Items listed in a dataset:
● ● ●

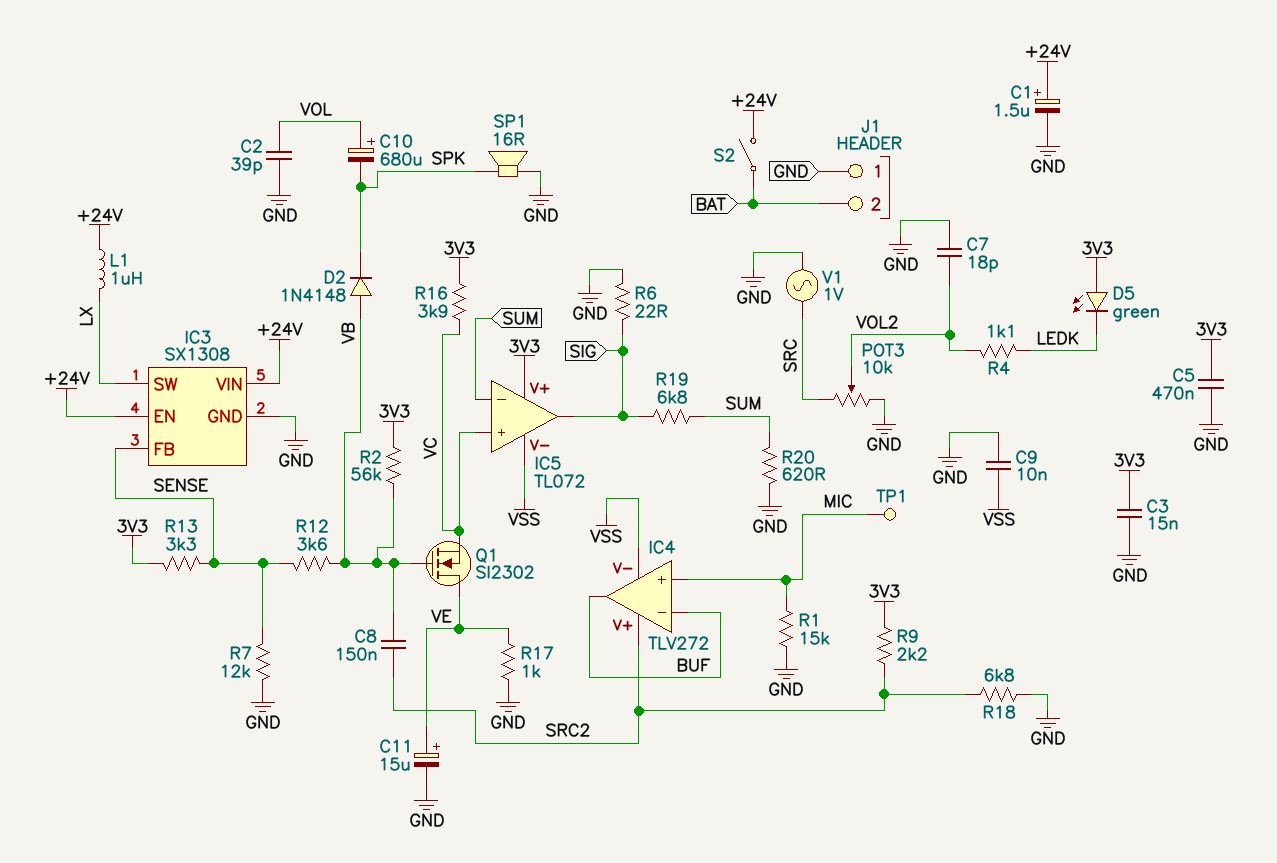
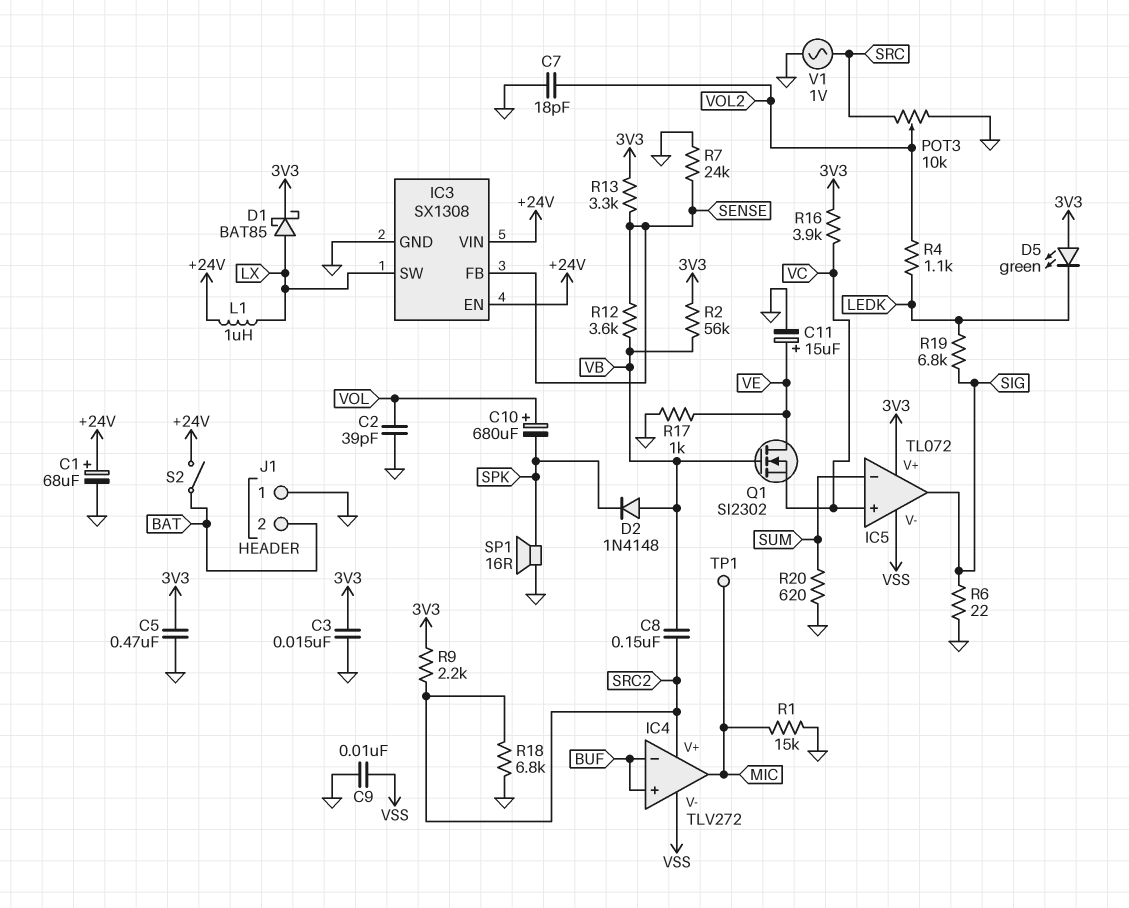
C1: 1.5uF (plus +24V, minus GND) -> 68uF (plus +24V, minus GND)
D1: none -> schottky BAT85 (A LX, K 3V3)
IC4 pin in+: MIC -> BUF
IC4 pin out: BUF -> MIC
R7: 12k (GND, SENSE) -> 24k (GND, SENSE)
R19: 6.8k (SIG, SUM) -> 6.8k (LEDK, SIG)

● ● ●

Your instructions: Begin with the line containing "IC4 pin out: BUF -> MIC" and repeat each line exactly until the records above end.

Answer for the task:
IC4 pin out: BUF -> MIC
R7: 12k (GND, SENSE) -> 24k (GND, SENSE)
R19: 6.8k (SIG, SUM) -> 6.8k (LEDK, SIG)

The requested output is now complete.